» The records
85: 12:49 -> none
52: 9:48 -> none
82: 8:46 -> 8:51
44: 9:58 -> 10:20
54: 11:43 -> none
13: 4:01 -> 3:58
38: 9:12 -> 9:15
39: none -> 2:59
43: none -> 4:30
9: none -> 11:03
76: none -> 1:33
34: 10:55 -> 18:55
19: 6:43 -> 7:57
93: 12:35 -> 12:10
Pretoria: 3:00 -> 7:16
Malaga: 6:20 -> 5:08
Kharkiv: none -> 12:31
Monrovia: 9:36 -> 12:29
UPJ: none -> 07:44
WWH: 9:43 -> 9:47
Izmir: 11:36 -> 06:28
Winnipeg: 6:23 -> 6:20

» To be done
Rewrite the rows above as a Markdown table with two columns, Number and Line, numbering each line in order and omitting any blank lines.

» Expected answer
| Number | Line |
|---|---|
| 1 | 85: 12:49 -> none |
| 2 | 52: 9:48 -> none |
| 3 | 82: 8:46 -> 8:51 |
| 4 | 44: 9:58 -> 10:20 |
| 5 | 54: 11:43 -> none |
| 6 | 13: 4:01 -> 3:58 |
| 7 | 38: 9:12 -> 9:15 |
| 8 | 39: none -> 2:59 |
| 9 | 43: none -> 4:30 |
| 10 | 9: none -> 11:03 |
| 11 | 76: none -> 1:33 |
| 12 | 34: 10:55 -> 18:55 |
| 13 | 19: 6:43 -> 7:57 |
| 14 | 93: 12:35 -> 12:10 |
| 15 | Pretoria: 3:00 -> 7:16 |
| 16 | Malaga: 6:20 -> 5:08 |
| 17 | Kharkiv: none -> 12:31 |
| 18 | Monrovia: 9:36 -> 12:29 |
| 19 | UPJ: none -> 07:44 |
| 20 | WWH: 9:43 -> 9:47 |
| 21 | Izmir: 11:36 -> 06:28 |
| 22 | Winnipeg: 6:23 -> 6:20 |